Your assignment -
Within the records below, find the line with "cyan pentagon: (199, 293)" and the line with "red triangle: (170, 72) -> (112, 43), moved", then reproduce exactly those two lines and all lines between them, without any picture.

────────────────────

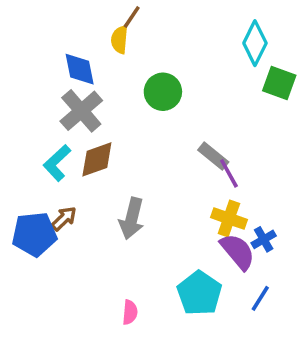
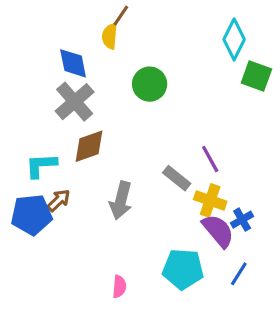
gray rectangle: (213, 156) -> (177, 178), moved
cyan L-shape: (57, 163) -> (41, 165), moved, turned 40
cyan pentagon: (199, 293) -> (183, 269), turned -30

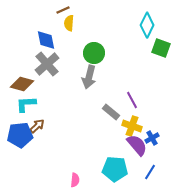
brown line: (121, 15) -> (63, 10), moved, turned 32
brown diamond: (89, 146) -> (22, 84), moved, turned 35
gray arrow: (121, 200) -> (89, 77), moved

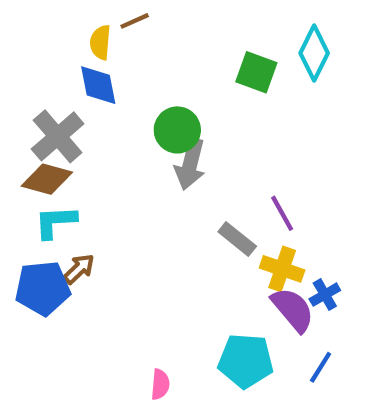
yellow semicircle: (69, 23) -> (100, 42), moved
green square: (161, 48) -> (256, 72), moved
green circle: (94, 53) -> (177, 130), moved
gray cross: (47, 64) -> (58, 136), moved

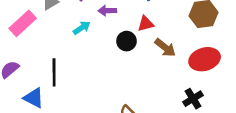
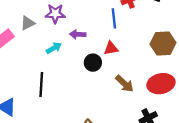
brown arrow: (165, 48) -> (124, 84), moved
black line: (54, 72) -> (41, 84), moved

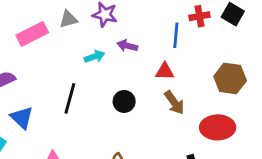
black circle: (93, 63) -> (124, 101), moved
brown arrow: (124, 84) -> (174, 103), moved

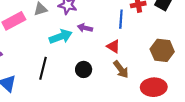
cyan arrow: (94, 57) -> (61, 37), size x1.5
red triangle: (165, 71) -> (113, 46), turned 32

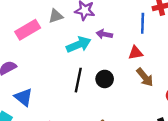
red triangle: (113, 46) -> (136, 53), turned -40
black line: (43, 68) -> (78, 80), moved

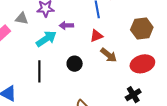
gray triangle: (56, 16) -> (22, 18), turned 40
black line: (78, 80) -> (39, 71), moved

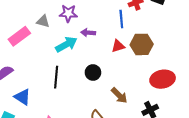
brown hexagon: (142, 29) -> (142, 44), moved
brown arrow: (109, 55) -> (119, 95), moved

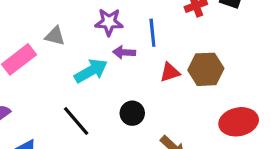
purple star: (68, 13) -> (109, 22), moved
blue line: (121, 19) -> (152, 33), moved
black line: (56, 77) -> (76, 121), turned -45

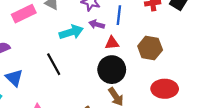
red triangle: (170, 72) -> (112, 43), moved
black circle: (132, 113) -> (112, 70), moved, size x1.6

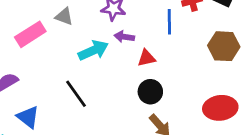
blue line: (119, 15) -> (169, 22), moved
brown hexagon: (150, 48) -> (224, 46), moved
black circle: (112, 70) -> (150, 92), size x0.7

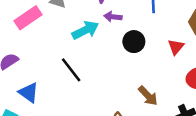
red triangle: (146, 58) -> (176, 47), moved, turned -36
black circle: (150, 92) -> (134, 42), moved

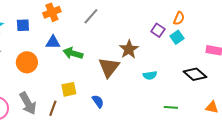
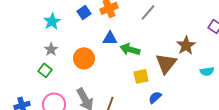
blue square: (23, 25) -> (84, 12), moved, turned -32
yellow square: (69, 89) -> (141, 76), moved
blue semicircle: (98, 101) -> (155, 97), turned -96

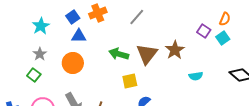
blue triangle: (110, 38) -> (79, 36), moved
brown triangle: (166, 63) -> (147, 54), moved

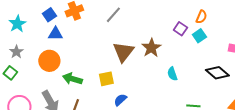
green arrow: (119, 54) -> (72, 79), moved
cyan semicircle: (196, 76) -> (172, 74), turned 80

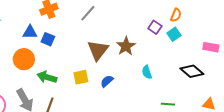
blue square: (49, 15) -> (48, 39), moved, turned -32
blue semicircle: (120, 100) -> (107, 81), moved

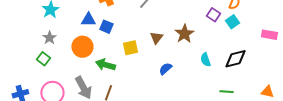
brown triangle: (98, 50) -> (156, 38), size x0.6
black diamond: (192, 71) -> (235, 59), moved, turned -55
yellow square: (81, 77) -> (130, 48), moved

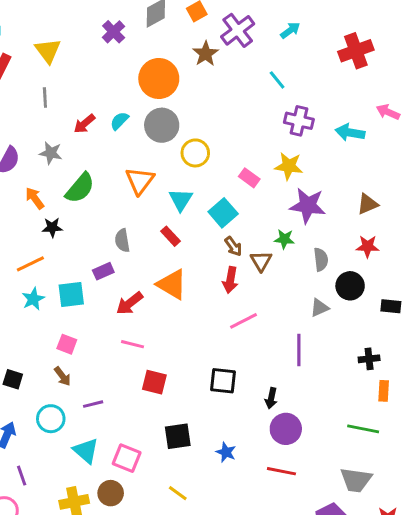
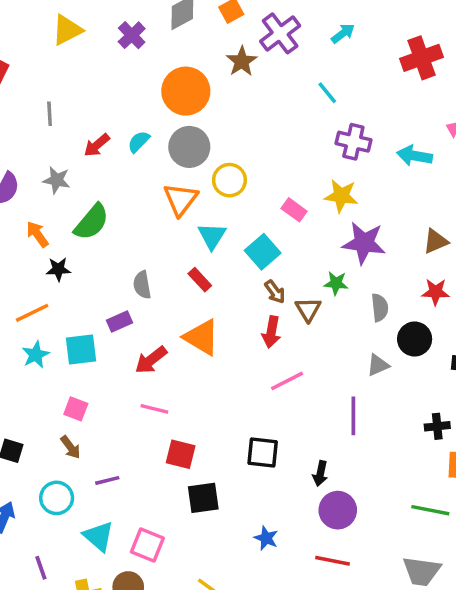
yellow triangle: (48, 51) -> (67, 30), moved, turned 40
orange triangle: (140, 181) -> (181, 199), moved
black square: (178, 436) -> (203, 498), moved
purple line: (22, 476) -> (41, 568), moved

────────────────────

Written answer -
cyan pentagon: (199, 293) -> (183, 269), turned -30

brown line: (121, 15) -> (63, 10), moved, turned 32
brown diamond: (89, 146) -> (22, 84), moved, turned 35
gray arrow: (121, 200) -> (89, 77), moved

yellow semicircle: (69, 23) -> (100, 42), moved
green square: (161, 48) -> (256, 72), moved
green circle: (94, 53) -> (177, 130), moved
gray cross: (47, 64) -> (58, 136), moved

brown arrow: (165, 48) -> (124, 84), moved
black line: (54, 72) -> (41, 84), moved

black circle: (93, 63) -> (124, 101), moved
brown arrow: (124, 84) -> (174, 103), moved

cyan arrow: (94, 57) -> (61, 37), size x1.5
red triangle: (165, 71) -> (113, 46), turned 32

red triangle: (113, 46) -> (136, 53), turned -40
black line: (43, 68) -> (78, 80), moved

gray triangle: (56, 16) -> (22, 18), turned 40
black line: (78, 80) -> (39, 71), moved

brown hexagon: (142, 29) -> (142, 44), moved
brown arrow: (109, 55) -> (119, 95), moved

purple star: (68, 13) -> (109, 22), moved
blue line: (121, 19) -> (152, 33), moved
black line: (56, 77) -> (76, 121), turned -45

red triangle: (170, 72) -> (112, 43), moved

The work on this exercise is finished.